━━━━━ MATERIALS PROVIDED ━━━━━

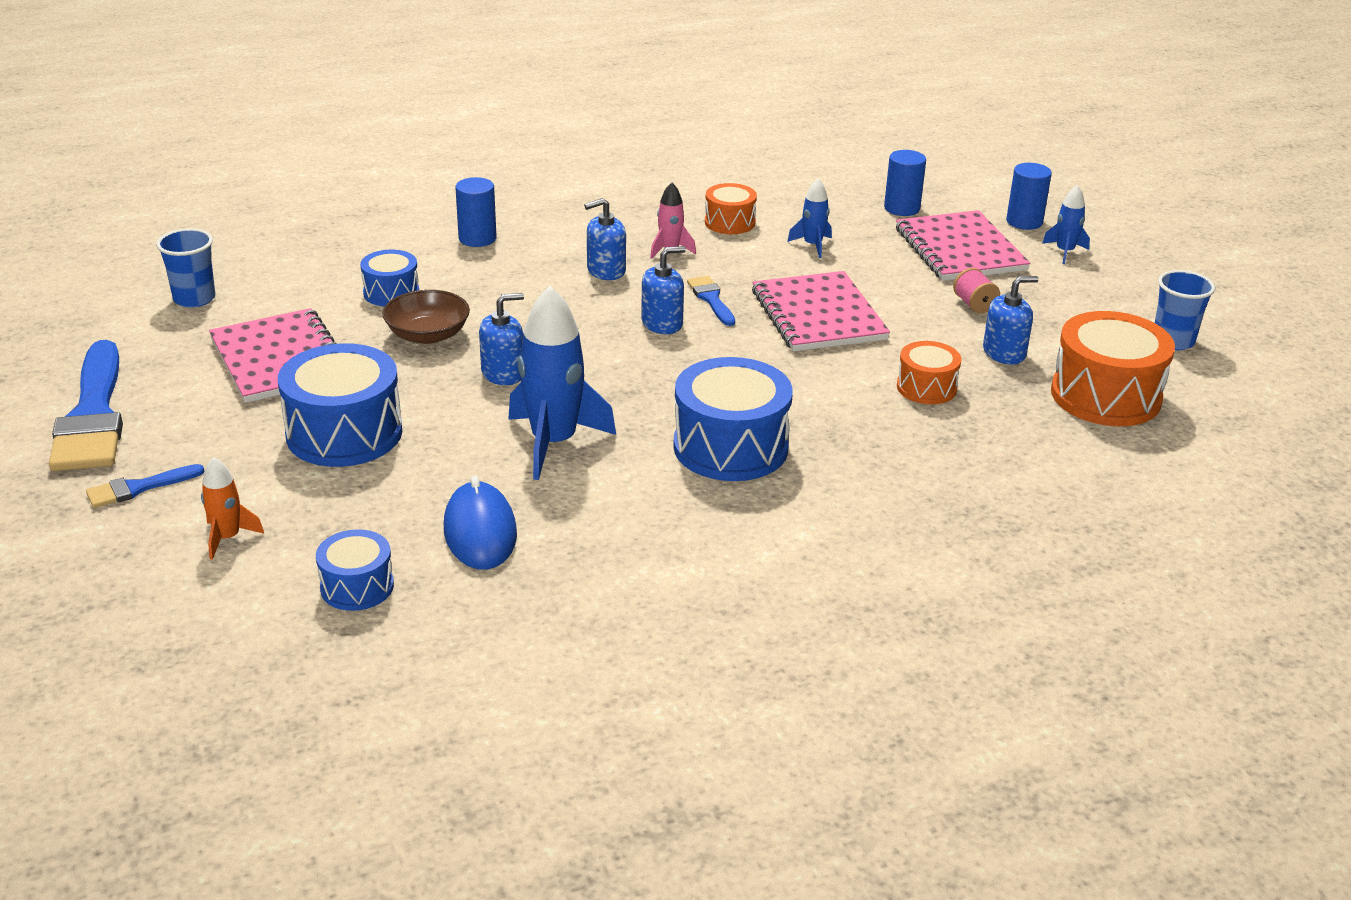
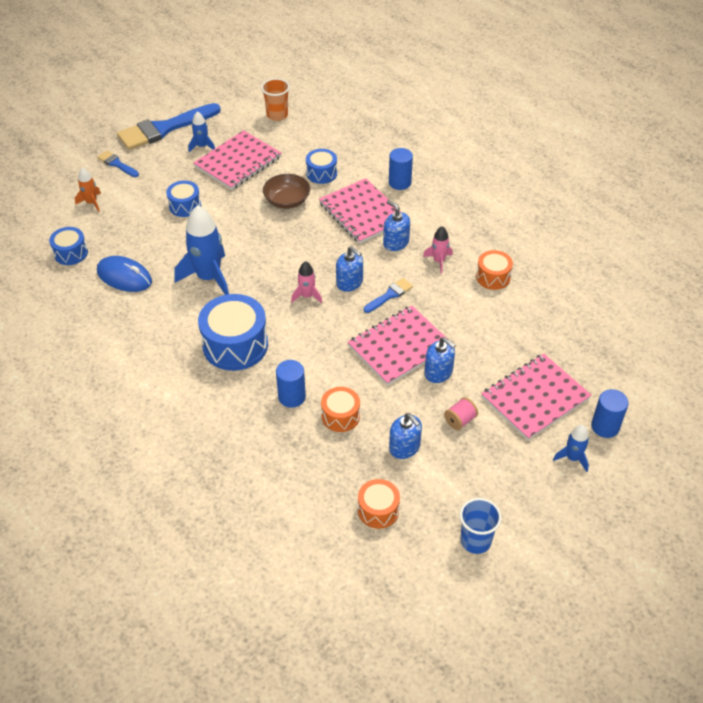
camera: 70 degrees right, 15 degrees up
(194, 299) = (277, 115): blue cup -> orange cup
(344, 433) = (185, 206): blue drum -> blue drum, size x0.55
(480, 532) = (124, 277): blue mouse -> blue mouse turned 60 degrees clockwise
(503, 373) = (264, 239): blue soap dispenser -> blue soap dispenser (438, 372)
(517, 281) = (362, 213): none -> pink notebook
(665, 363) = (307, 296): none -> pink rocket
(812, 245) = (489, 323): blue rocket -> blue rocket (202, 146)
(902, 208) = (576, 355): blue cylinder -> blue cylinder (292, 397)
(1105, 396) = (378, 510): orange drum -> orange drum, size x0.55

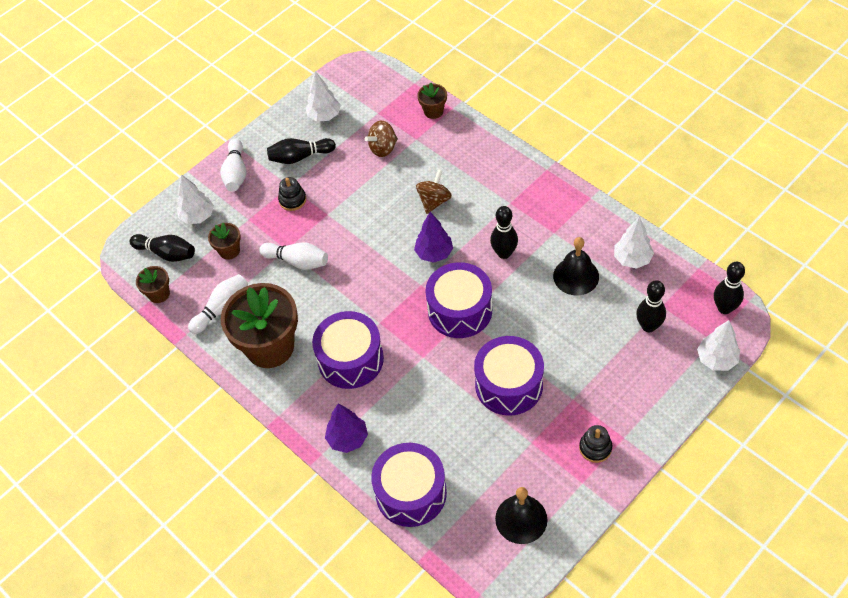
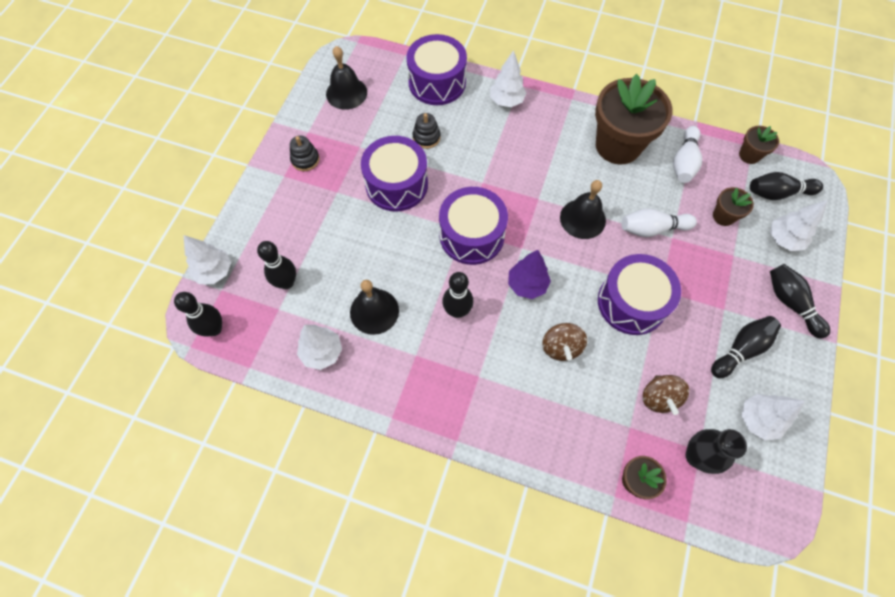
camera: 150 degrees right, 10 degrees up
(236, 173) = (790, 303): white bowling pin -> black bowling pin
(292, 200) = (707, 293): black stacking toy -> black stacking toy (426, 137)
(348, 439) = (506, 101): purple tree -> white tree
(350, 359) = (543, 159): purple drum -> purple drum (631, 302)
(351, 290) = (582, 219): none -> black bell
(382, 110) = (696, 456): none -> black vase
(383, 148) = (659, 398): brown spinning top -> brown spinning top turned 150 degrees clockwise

━━━━━

WORK ORDER :: Pick out every line above that contains the word "turned" and copy it.

TASK RESPONSE ::
(480, 532) = (124, 277): blue mouse -> blue mouse turned 60 degrees clockwise
(383, 148) = (659, 398): brown spinning top -> brown spinning top turned 150 degrees clockwise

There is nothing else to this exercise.